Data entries

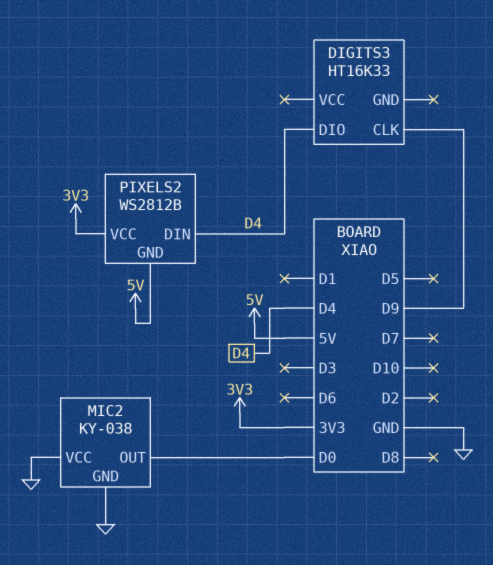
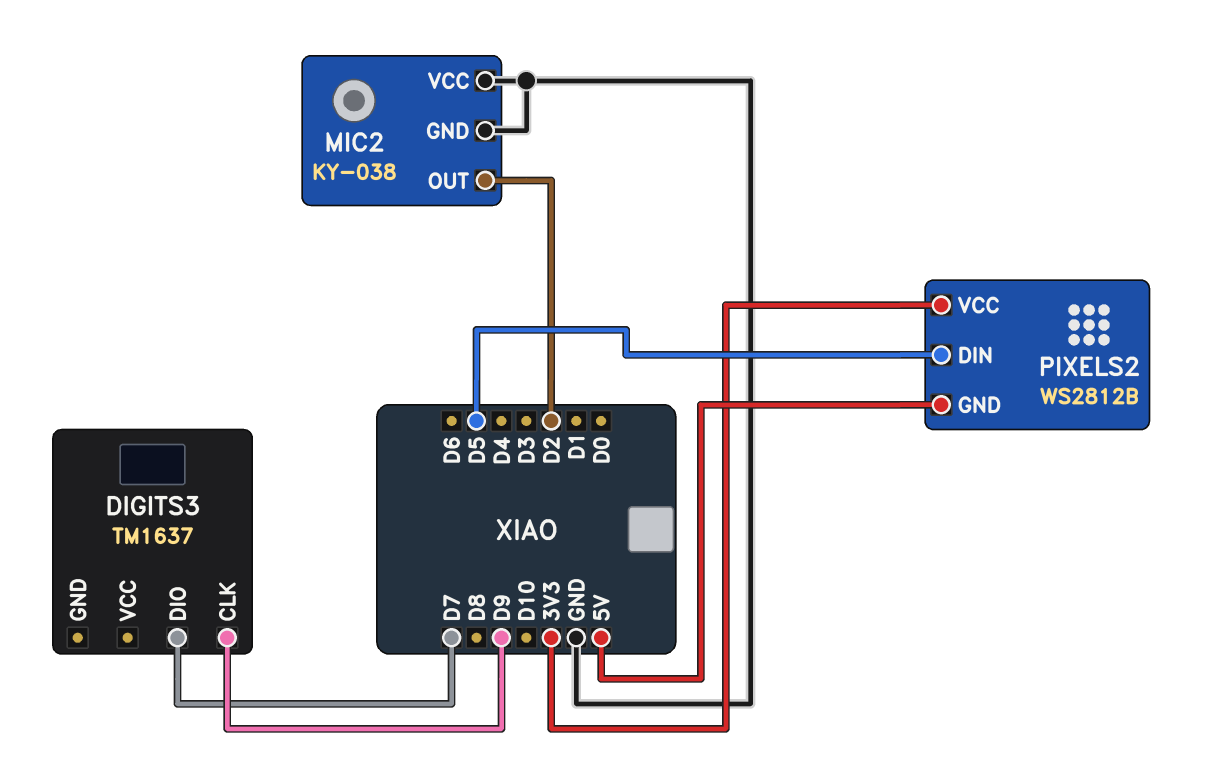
DIGITS3: HT16K33 -> TM1637
DIGITS3 pin DIO: D4 -> D7
MIC2 pin OUT: D0 -> D2
PIXELS2 pin DIN: D4 -> D5

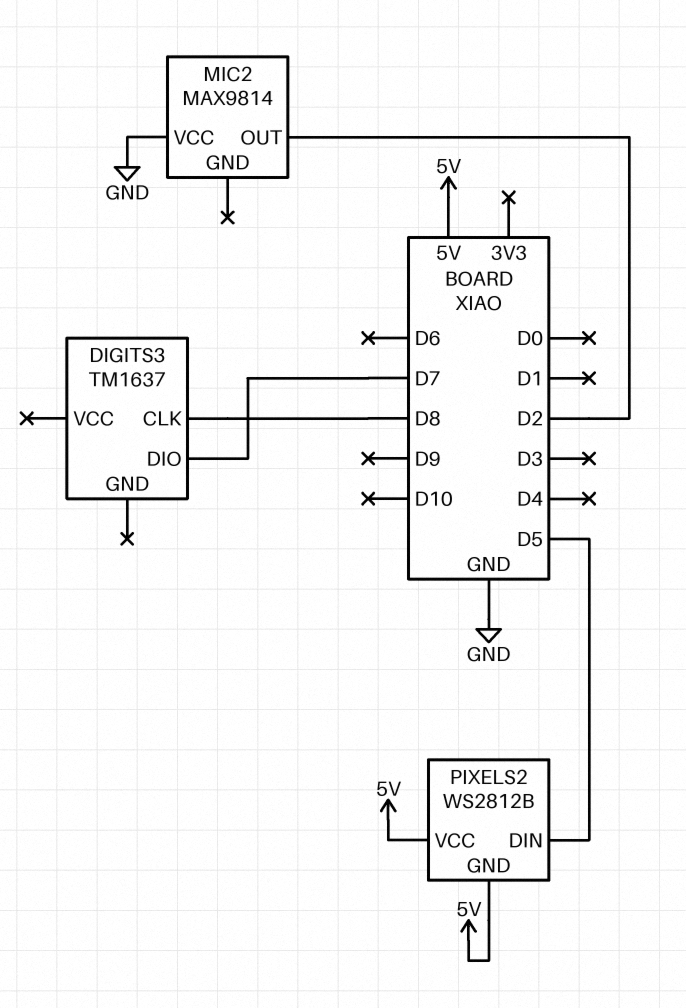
DIGITS3 pin CLK: D9 -> D8
MIC2: KY-038 -> MAX9814
MIC2 pin GND: GND -> none
PIXELS2 pin VCC: 3V3 -> 5V

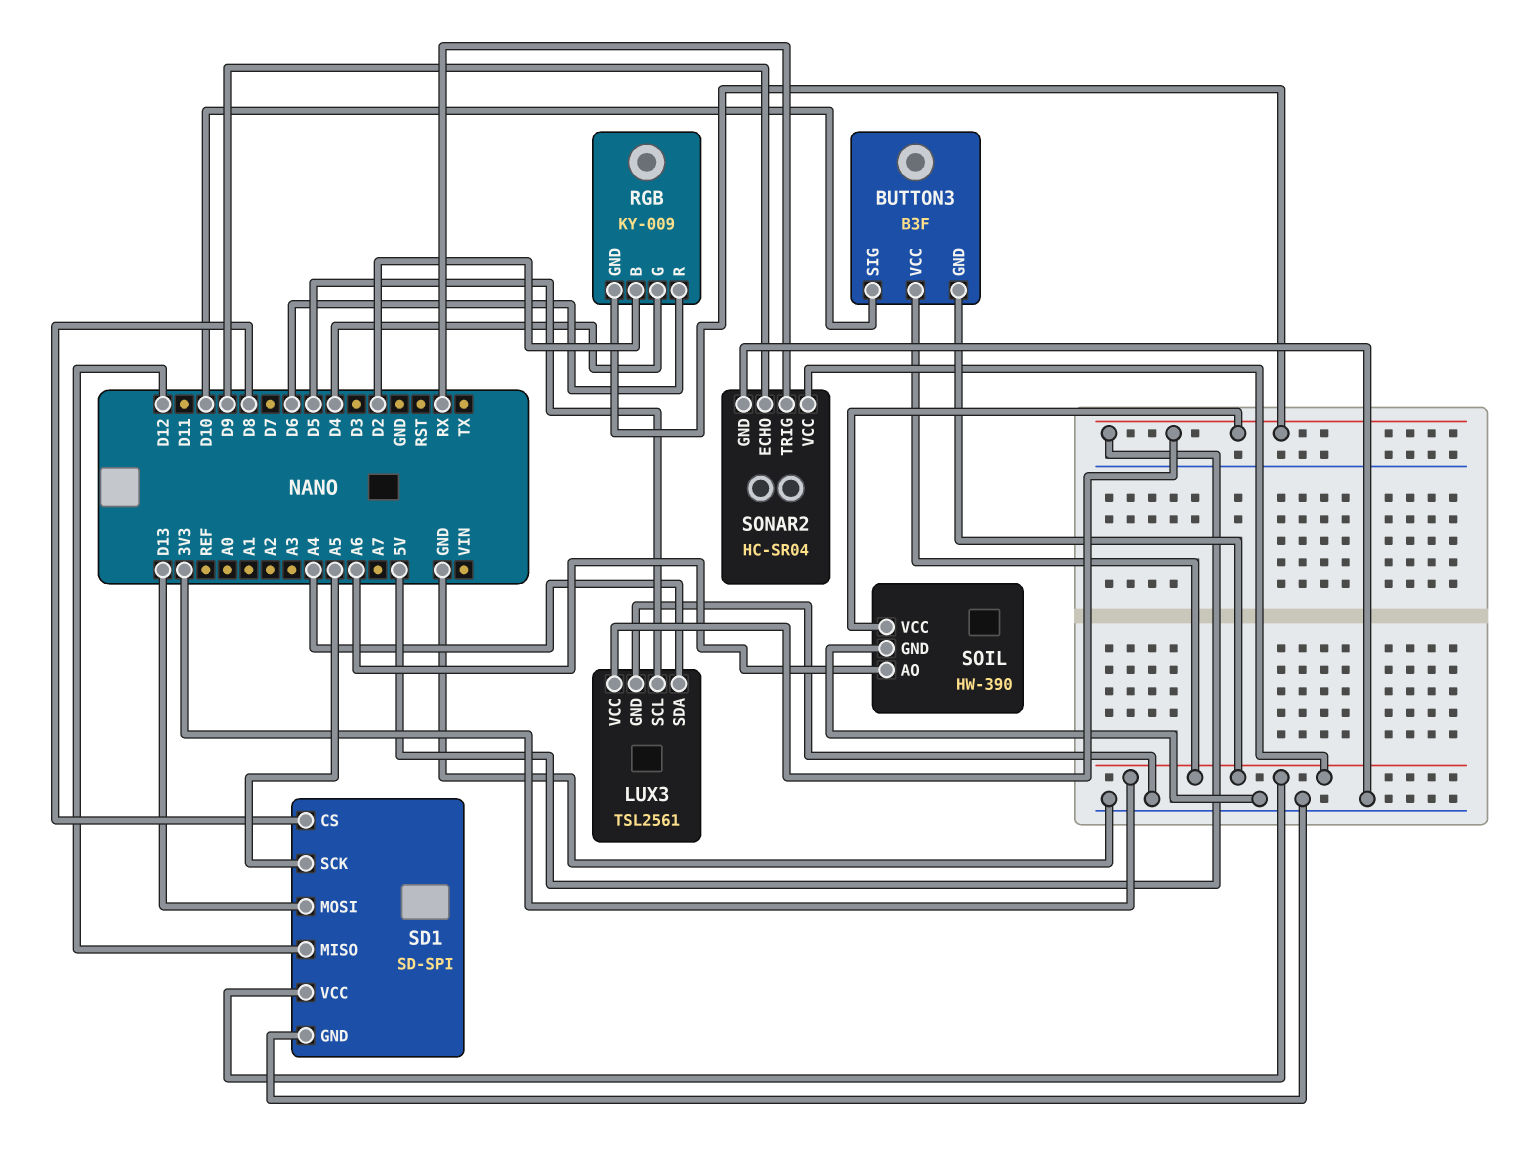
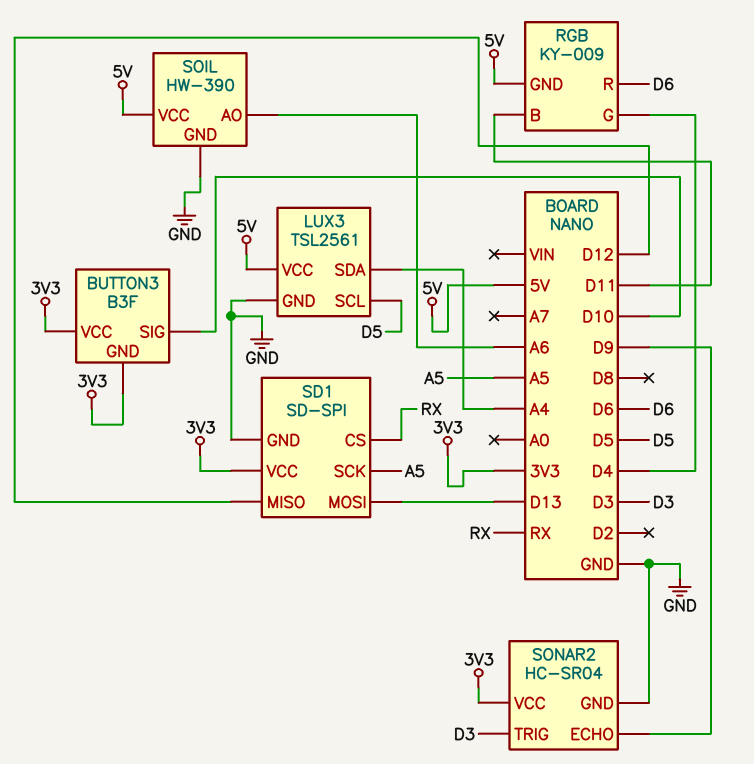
RGB pin B: D2 -> D11
SD1 pin CS: D8 -> RX
SONAR2 pin TRIG: RX -> D3

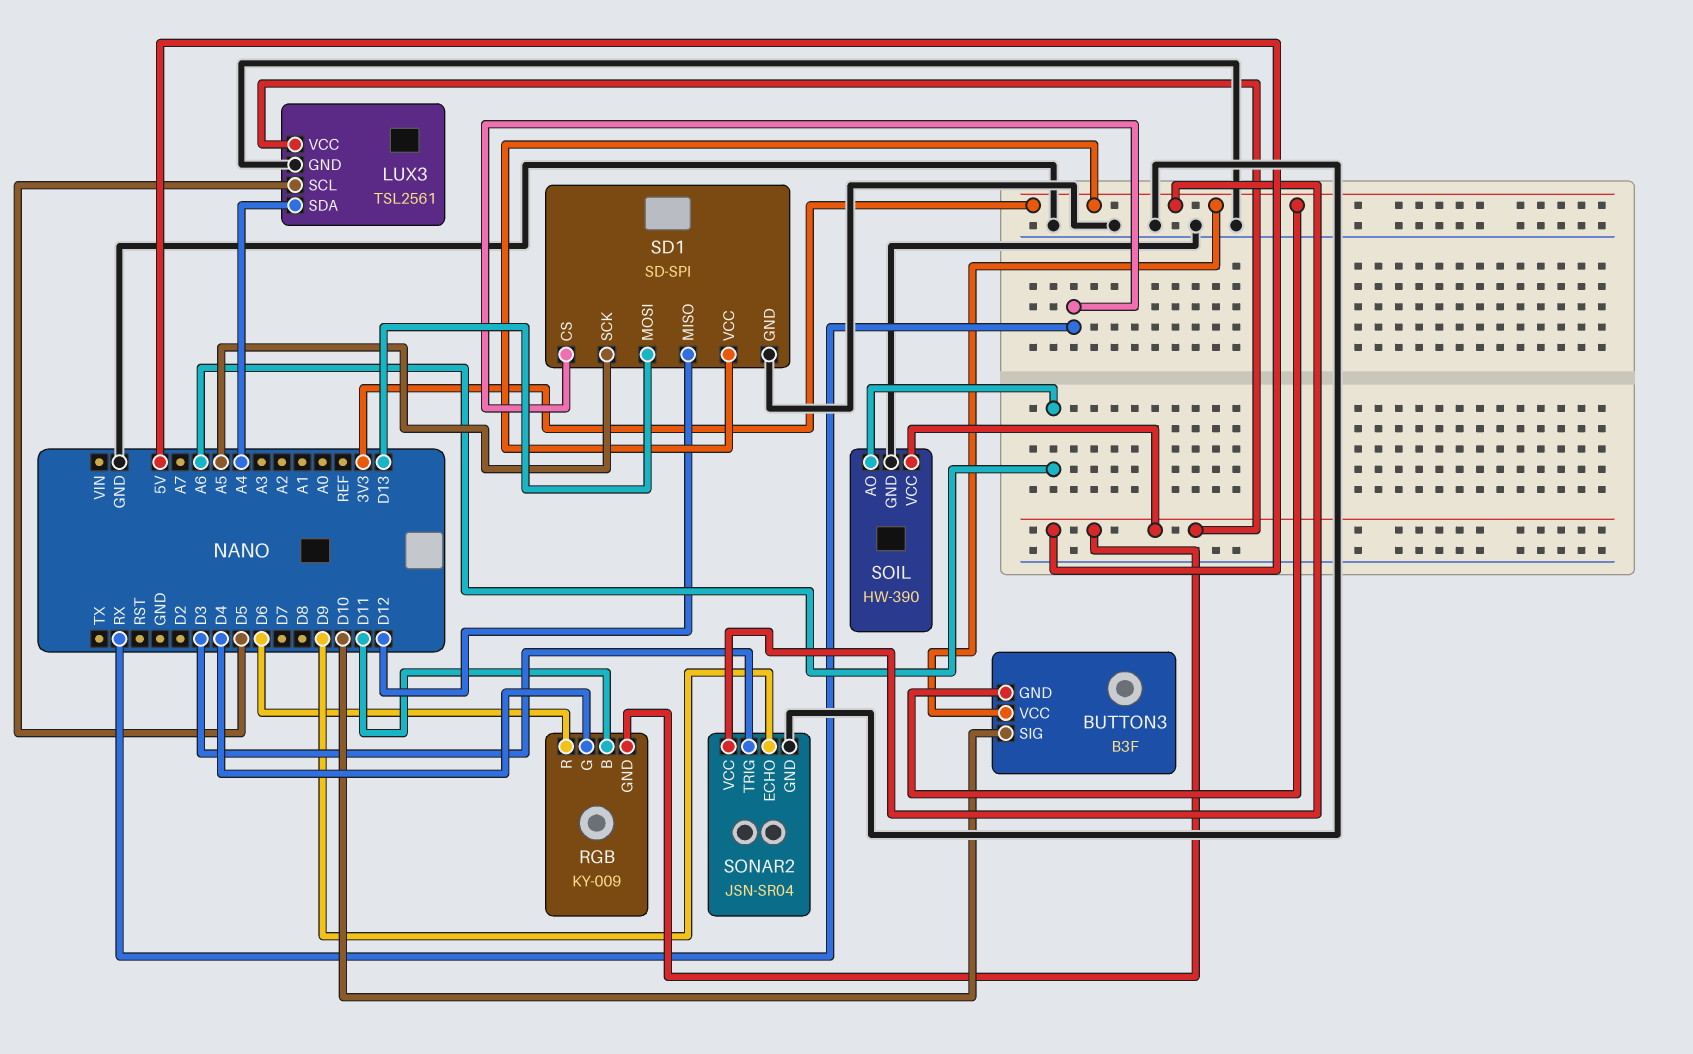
SONAR2: HC-SR04 -> JSN-SR04

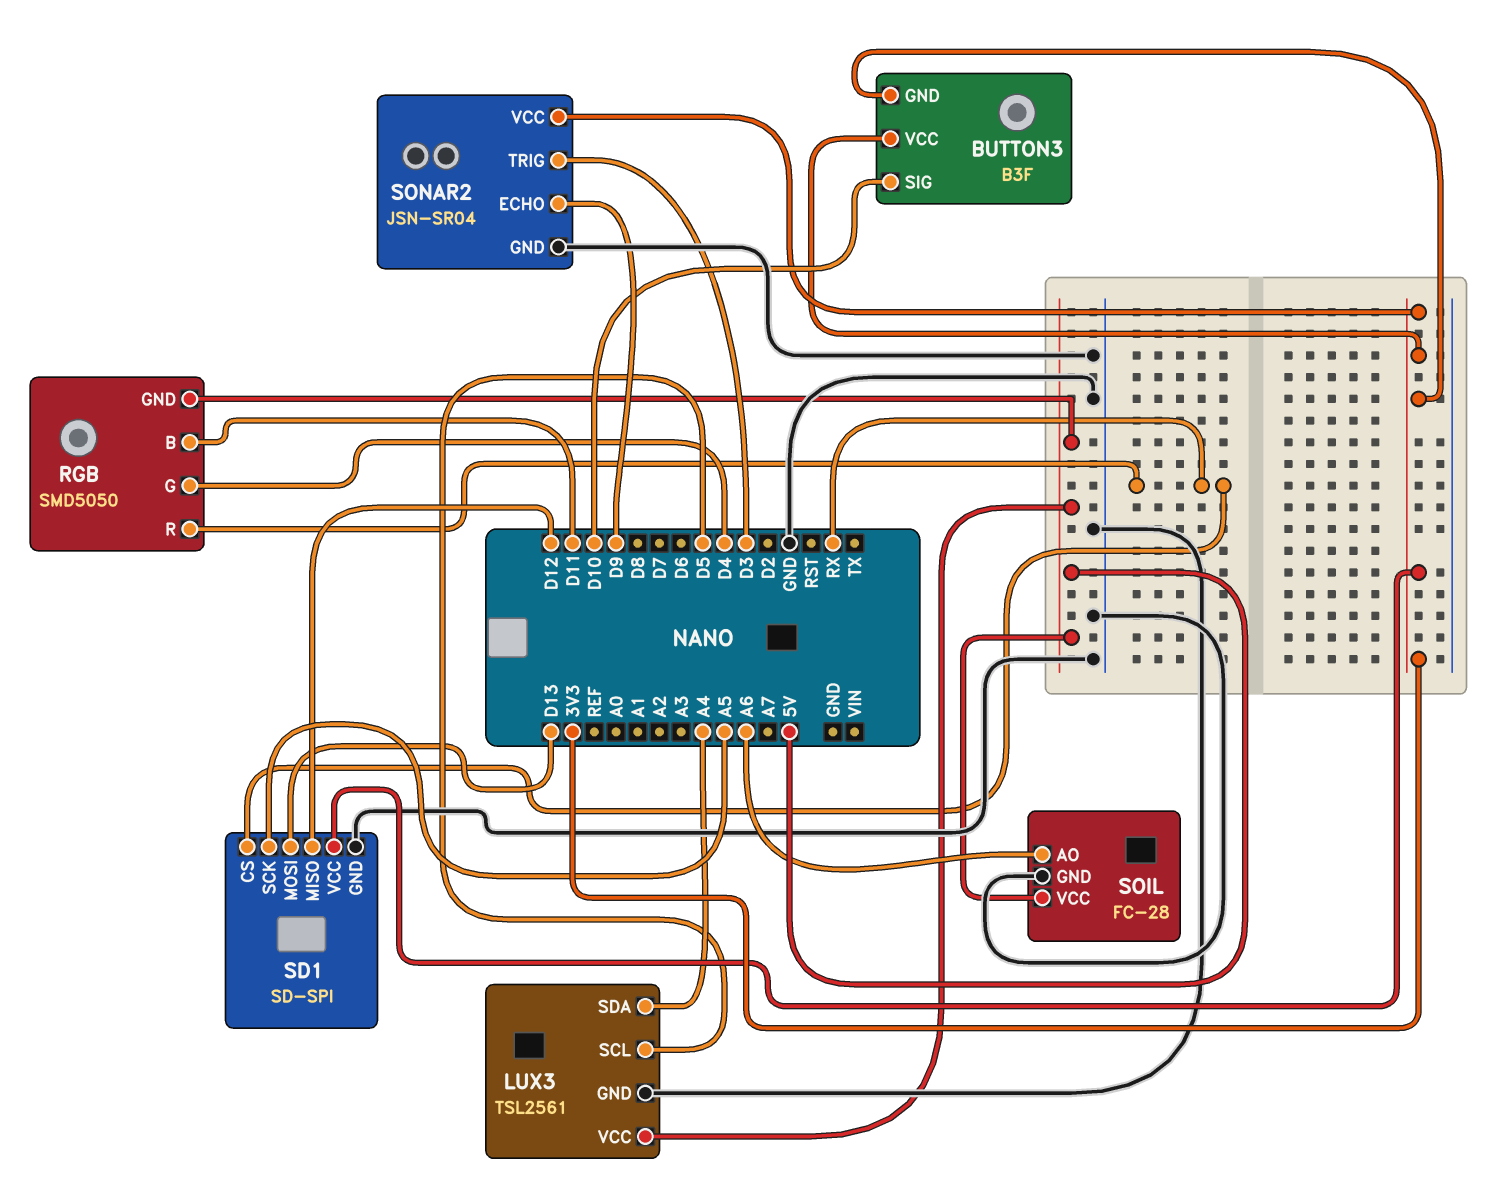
RGB: KY-009 -> SMD5050
RGB pin R: D6 -> RX
SOIL: HW-390 -> FC-28

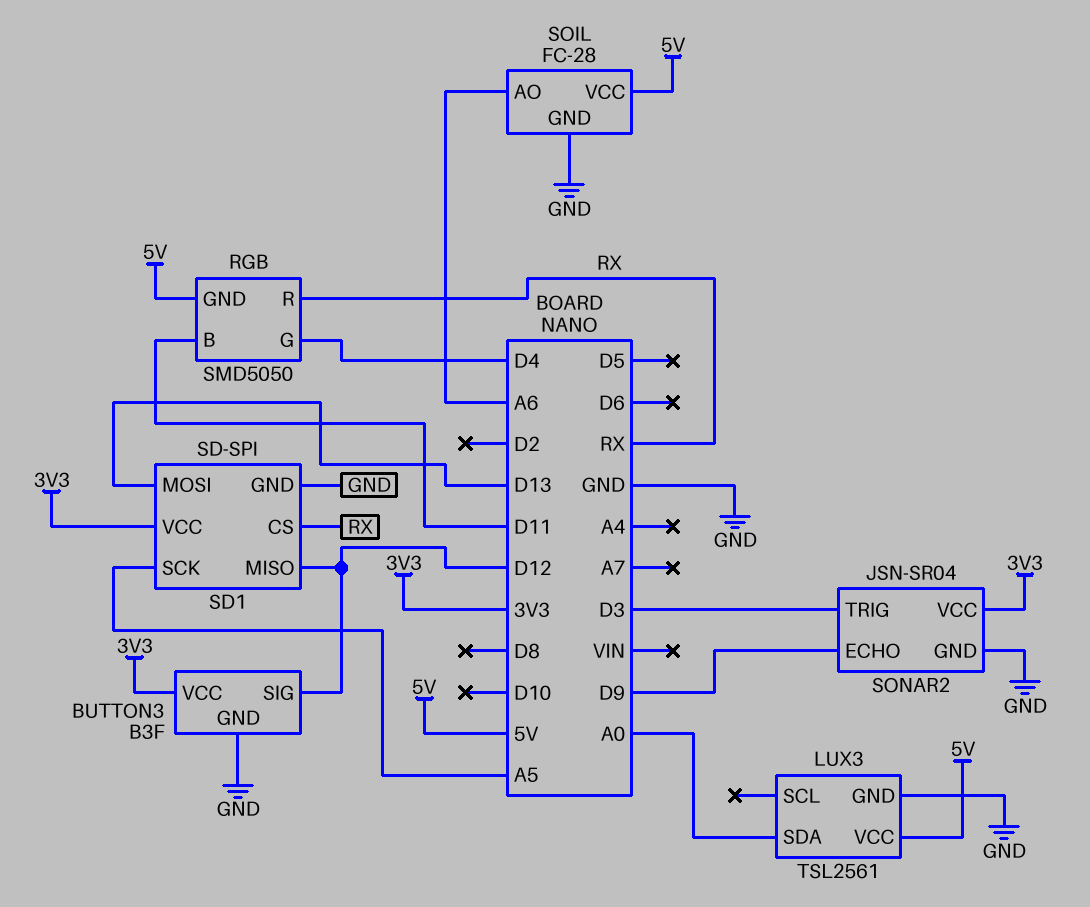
BUTTON3 pin GND: 3V3 -> GND
BUTTON3 pin SIG: D10 -> D12
LUX3 pin SCL: D5 -> none
LUX3 pin SDA: A4 -> A0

REQUIRED WORK:
Copy the entries above verbatim. Pictures do not belong in the copy.

SOLUTION TO THIS PROBLEM:
DIGITS3: HT16K33 -> TM1637
DIGITS3 pin DIO: D4 -> D7
MIC2 pin OUT: D0 -> D2
PIXELS2 pin DIN: D4 -> D5

DIGITS3 pin CLK: D9 -> D8
MIC2: KY-038 -> MAX9814
MIC2 pin GND: GND -> none
PIXELS2 pin VCC: 3V3 -> 5V

RGB pin B: D2 -> D11
SD1 pin CS: D8 -> RX
SONAR2 pin TRIG: RX -> D3

SONAR2: HC-SR04 -> JSN-SR04

RGB: KY-009 -> SMD5050
RGB pin R: D6 -> RX
SOIL: HW-390 -> FC-28

BUTTON3 pin GND: 3V3 -> GND
BUTTON3 pin SIG: D10 -> D12
LUX3 pin SCL: D5 -> none
LUX3 pin SDA: A4 -> A0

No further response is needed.